_What is expected_.
Reproduce word for word every line from the one containing "U103 pin GND: 0V -> VCC" to the final line of the data below; omit the pictures.

_Data provided_.
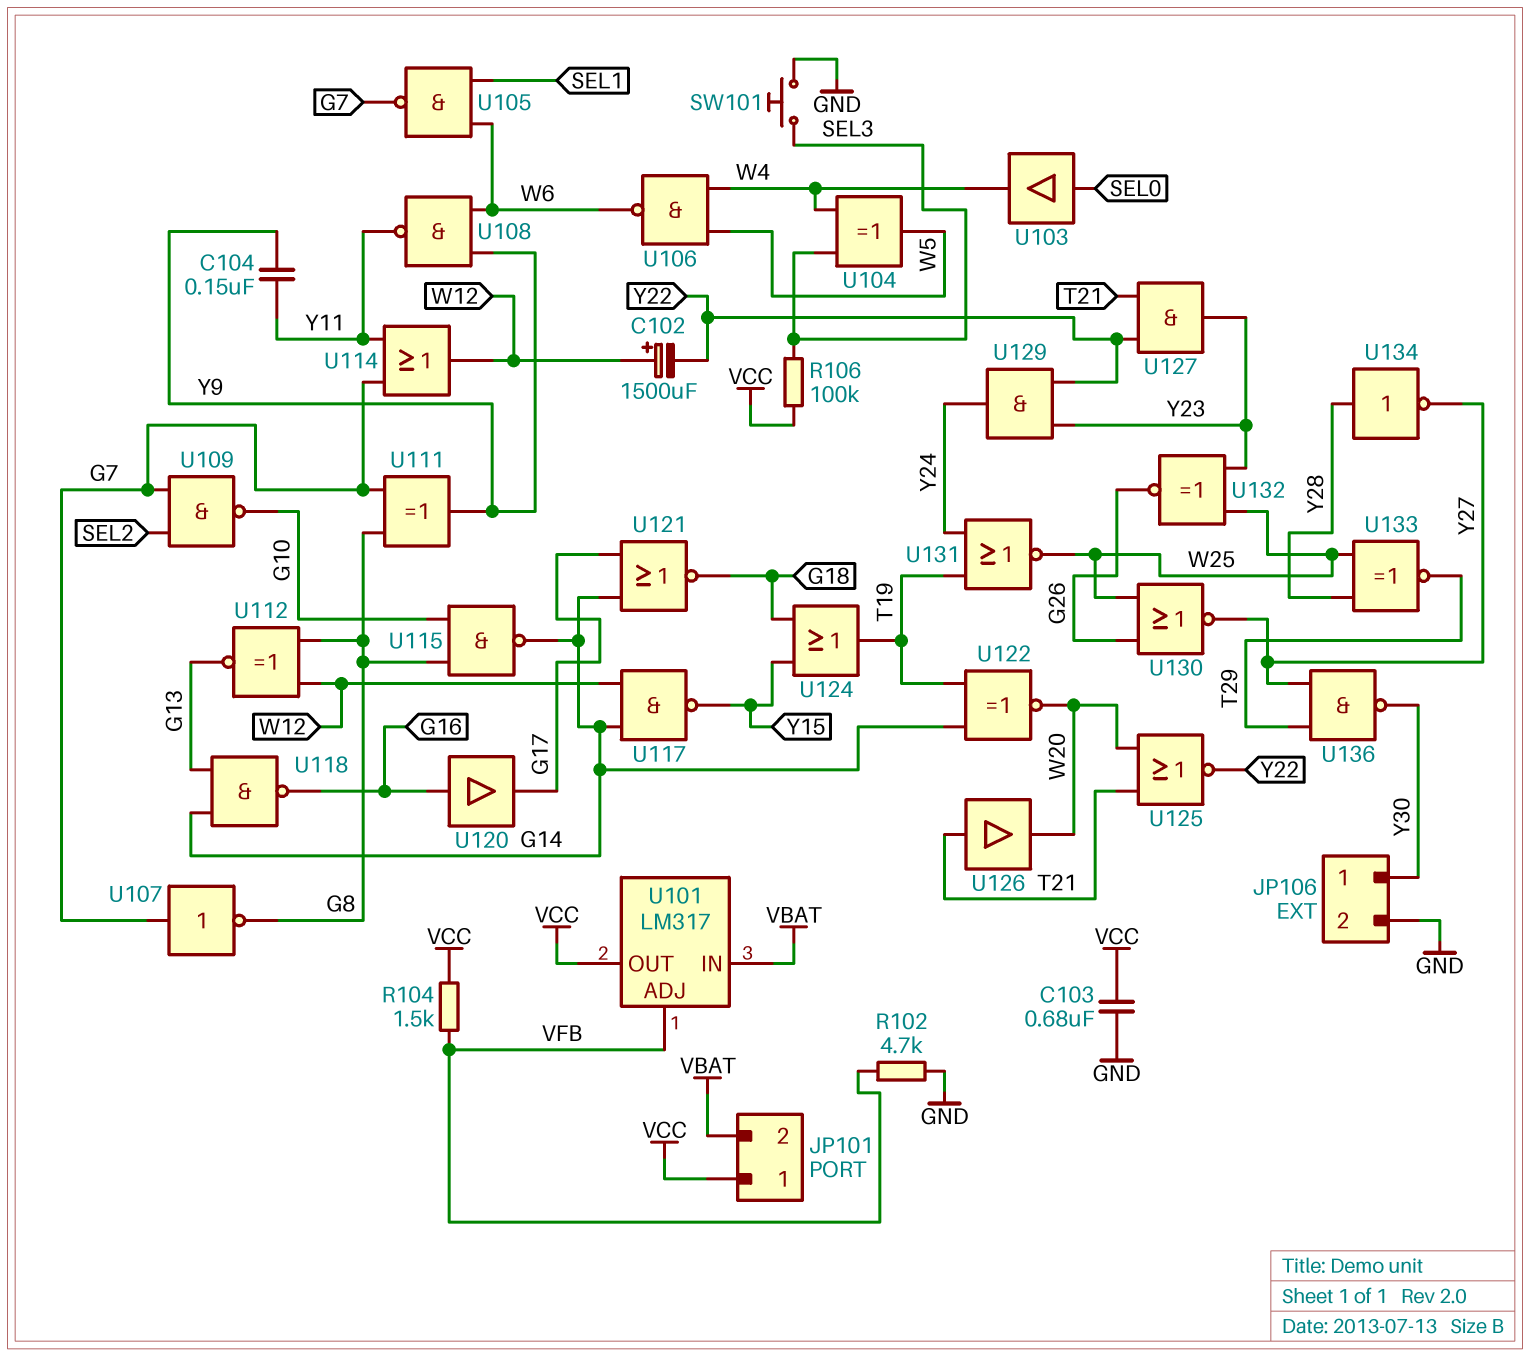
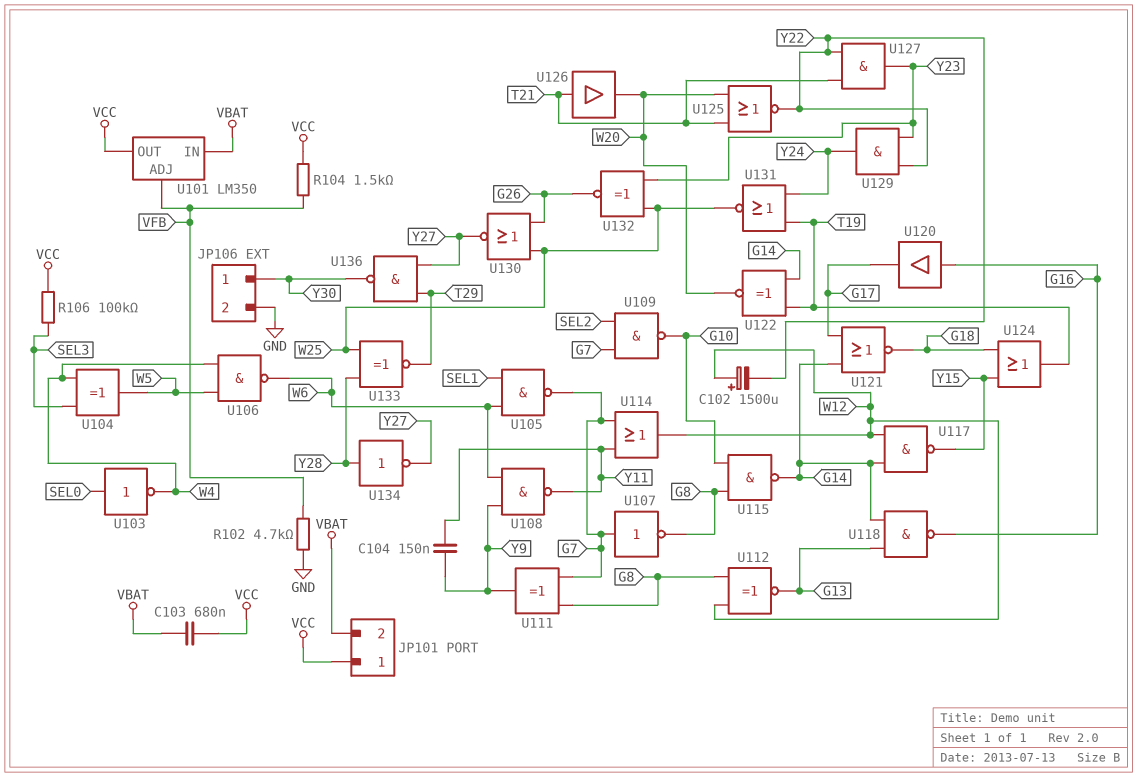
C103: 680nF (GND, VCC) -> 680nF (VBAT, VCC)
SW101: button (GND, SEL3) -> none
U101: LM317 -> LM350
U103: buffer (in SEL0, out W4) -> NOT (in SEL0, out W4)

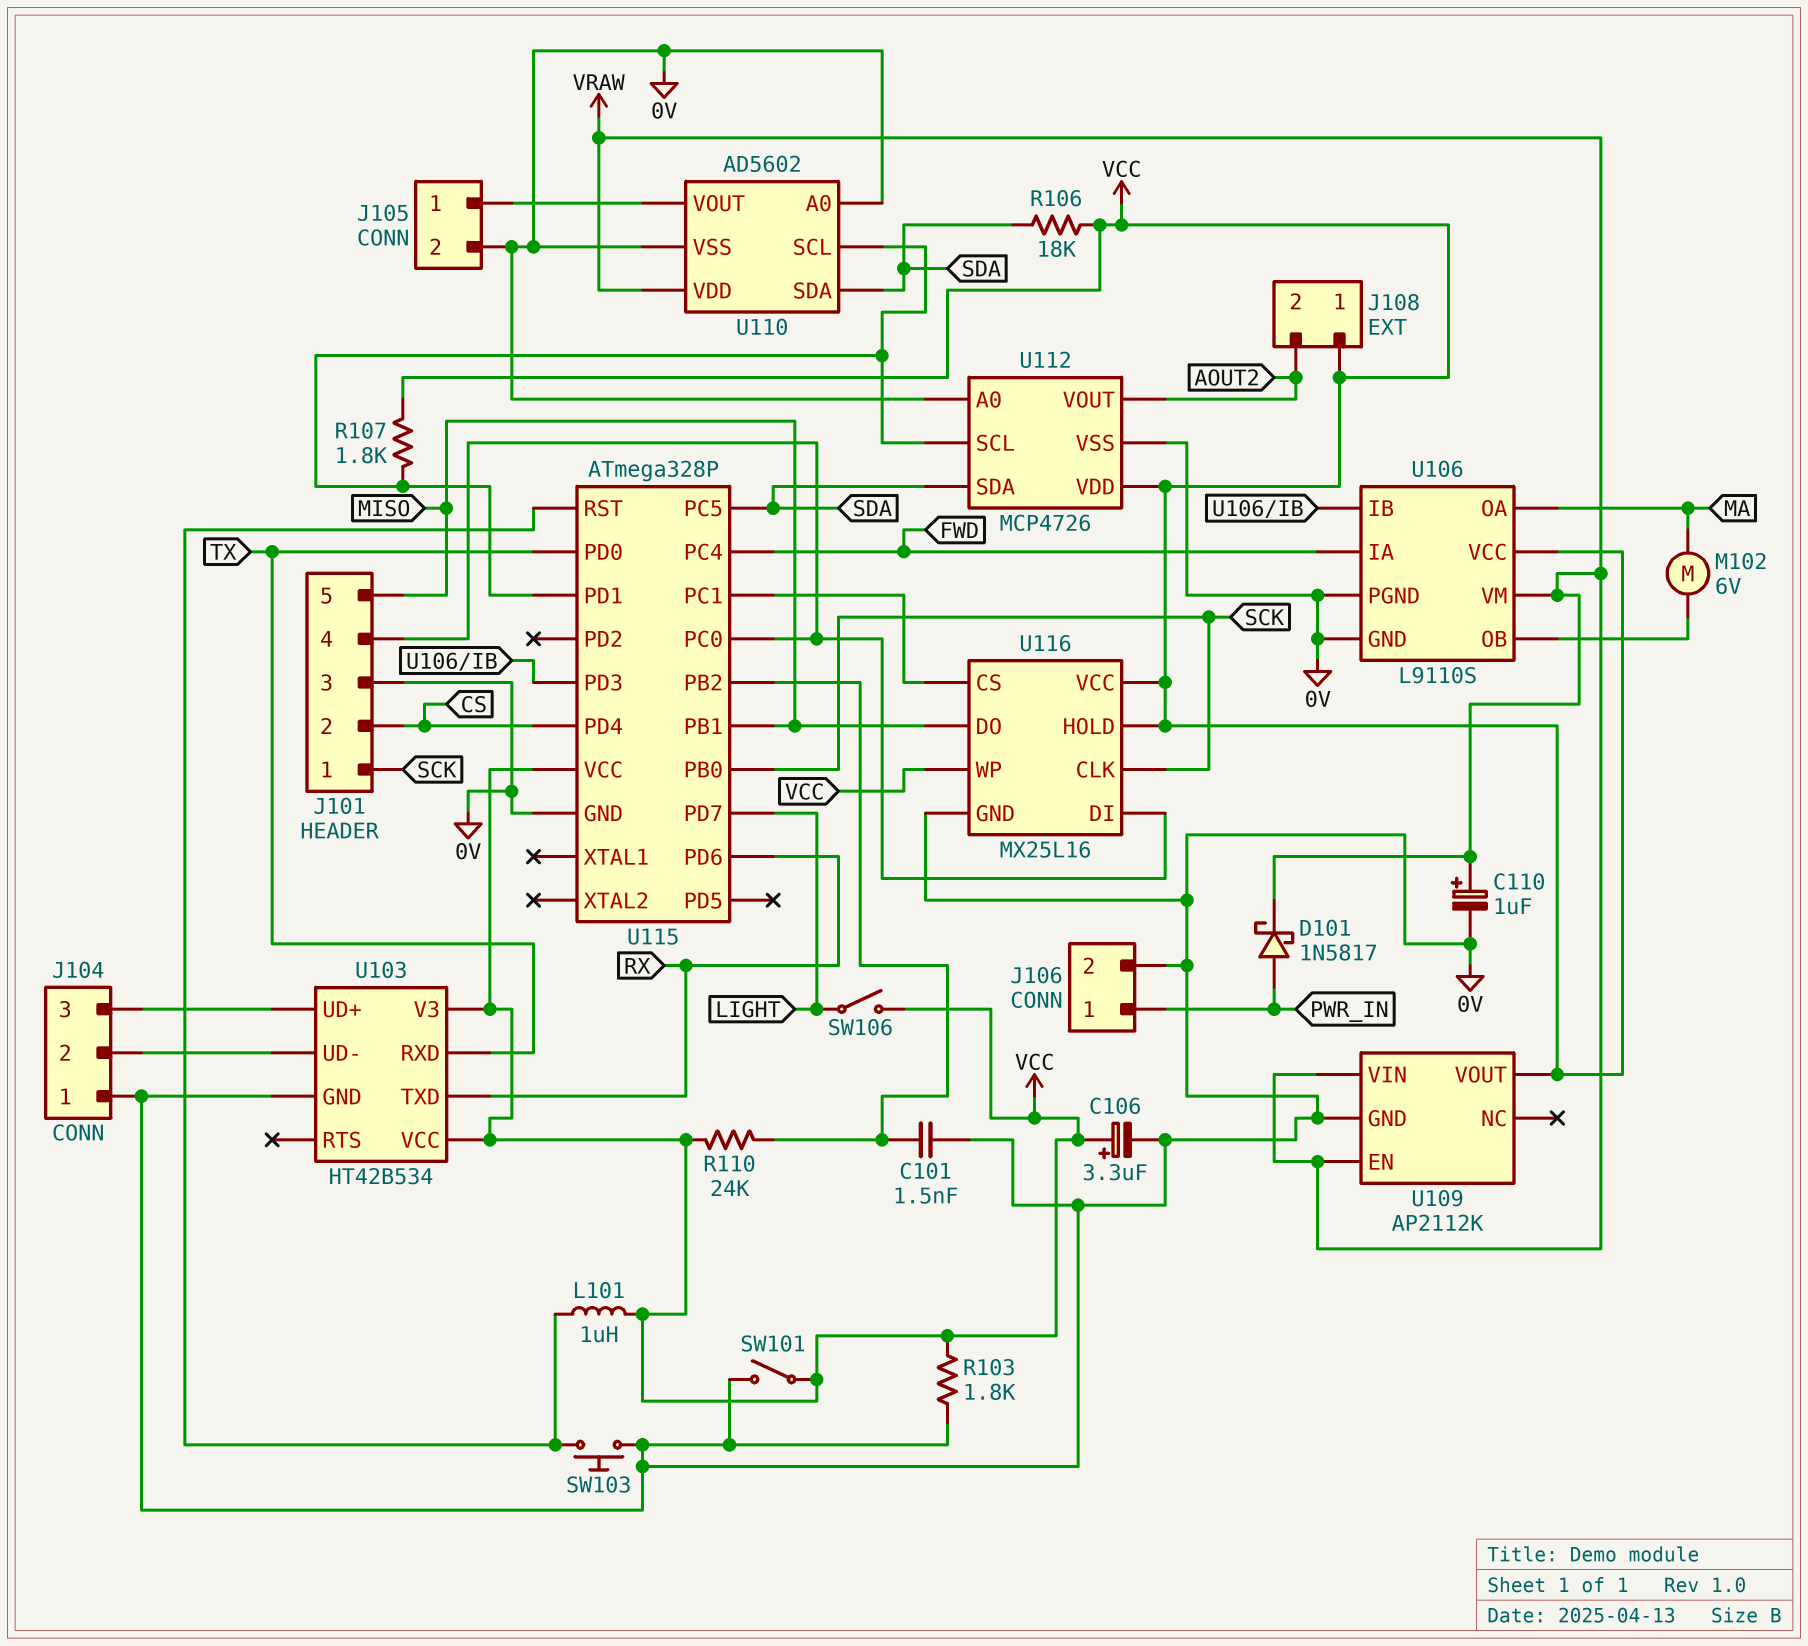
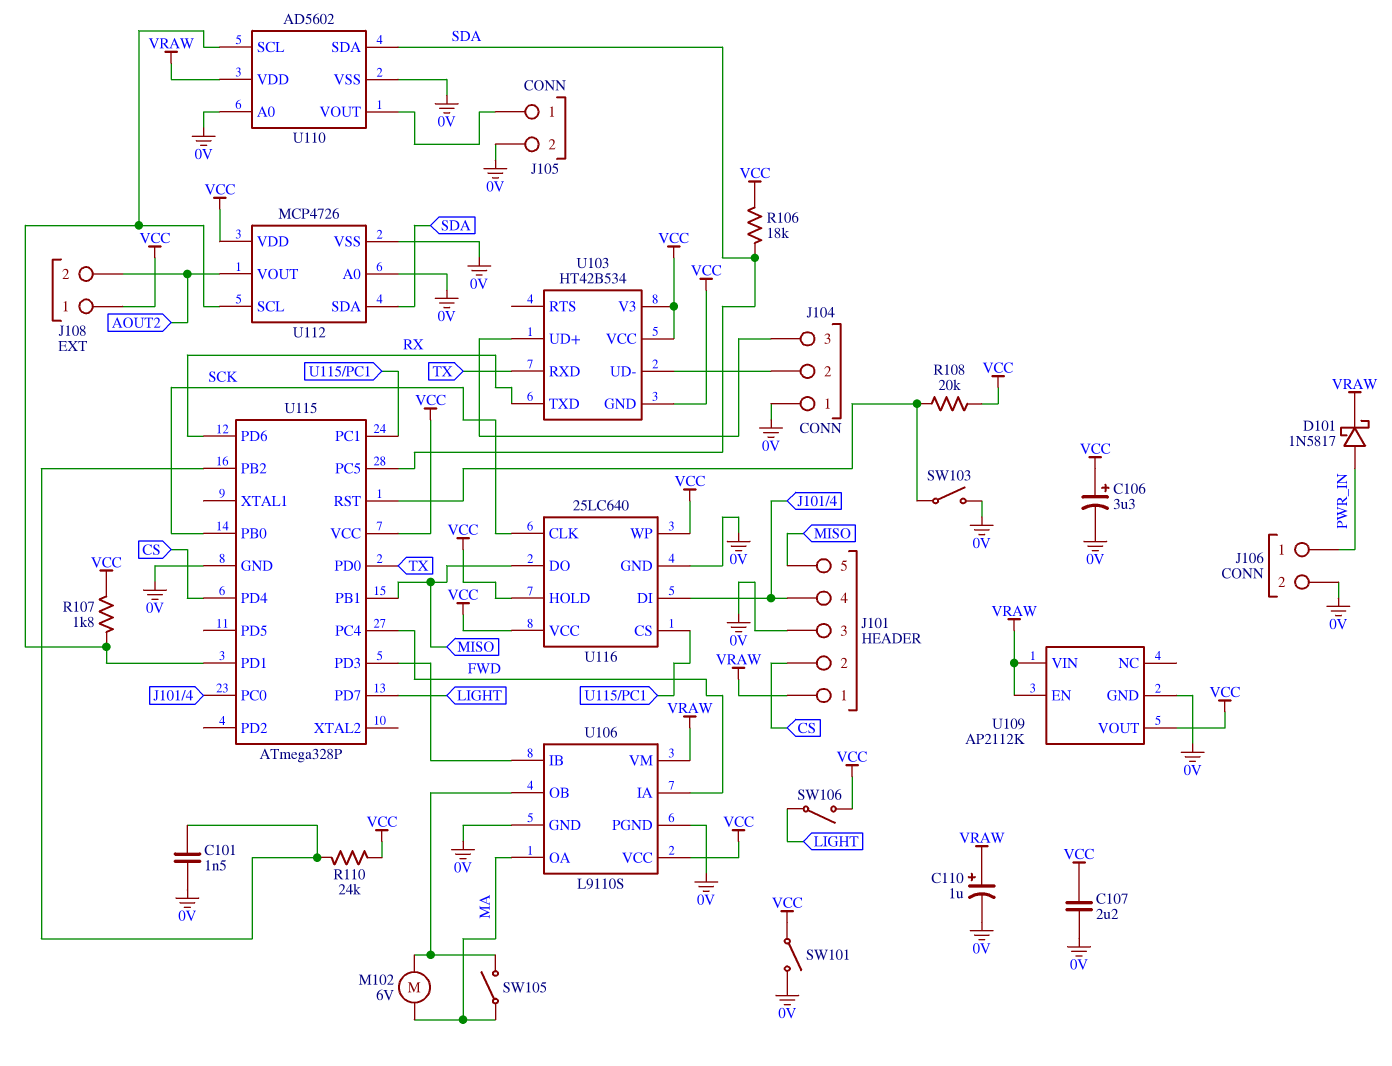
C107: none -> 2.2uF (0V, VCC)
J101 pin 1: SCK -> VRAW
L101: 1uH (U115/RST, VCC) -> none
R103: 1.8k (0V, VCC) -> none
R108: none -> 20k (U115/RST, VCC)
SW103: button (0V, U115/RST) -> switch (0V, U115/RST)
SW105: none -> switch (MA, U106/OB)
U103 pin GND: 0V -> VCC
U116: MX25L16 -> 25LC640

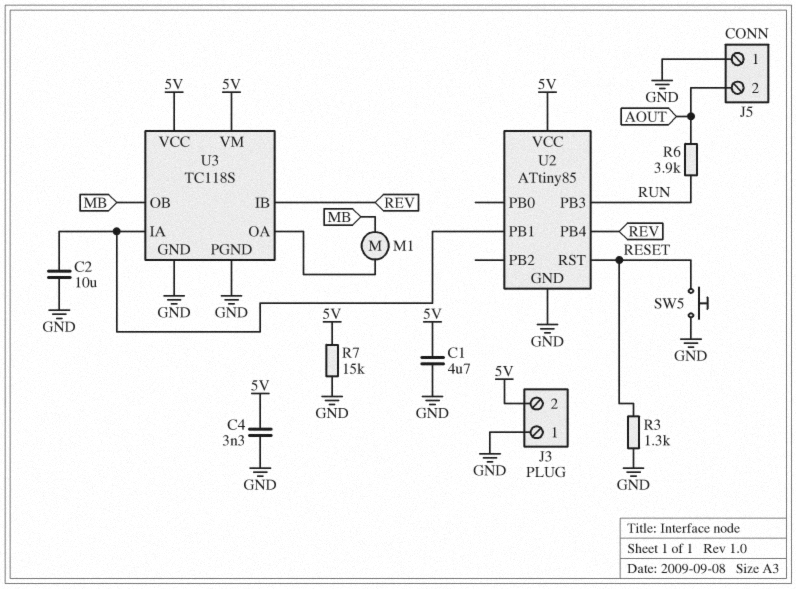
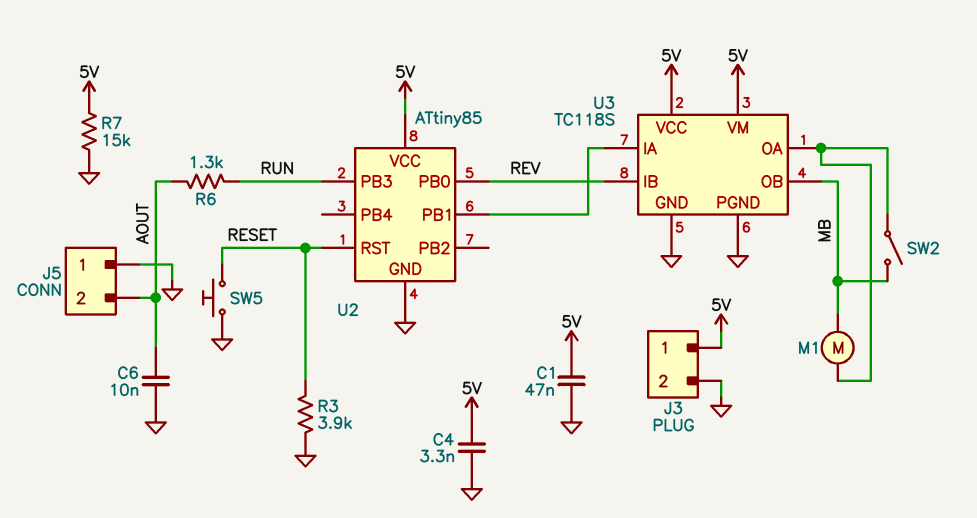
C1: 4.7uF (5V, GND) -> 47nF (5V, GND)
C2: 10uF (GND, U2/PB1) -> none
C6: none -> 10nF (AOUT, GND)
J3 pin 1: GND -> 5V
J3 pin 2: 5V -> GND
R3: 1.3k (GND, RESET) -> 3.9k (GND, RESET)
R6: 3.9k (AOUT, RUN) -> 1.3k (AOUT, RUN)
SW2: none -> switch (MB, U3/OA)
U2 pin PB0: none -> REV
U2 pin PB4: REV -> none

_Reply to the exercise_.
U103 pin GND: 0V -> VCC
U116: MX25L16 -> 25LC640

C1: 4.7uF (5V, GND) -> 47nF (5V, GND)
C2: 10uF (GND, U2/PB1) -> none
C6: none -> 10nF (AOUT, GND)
J3 pin 1: GND -> 5V
J3 pin 2: 5V -> GND
R3: 1.3k (GND, RESET) -> 3.9k (GND, RESET)
R6: 3.9k (AOUT, RUN) -> 1.3k (AOUT, RUN)
SW2: none -> switch (MB, U3/OA)
U2 pin PB0: none -> REV
U2 pin PB4: REV -> none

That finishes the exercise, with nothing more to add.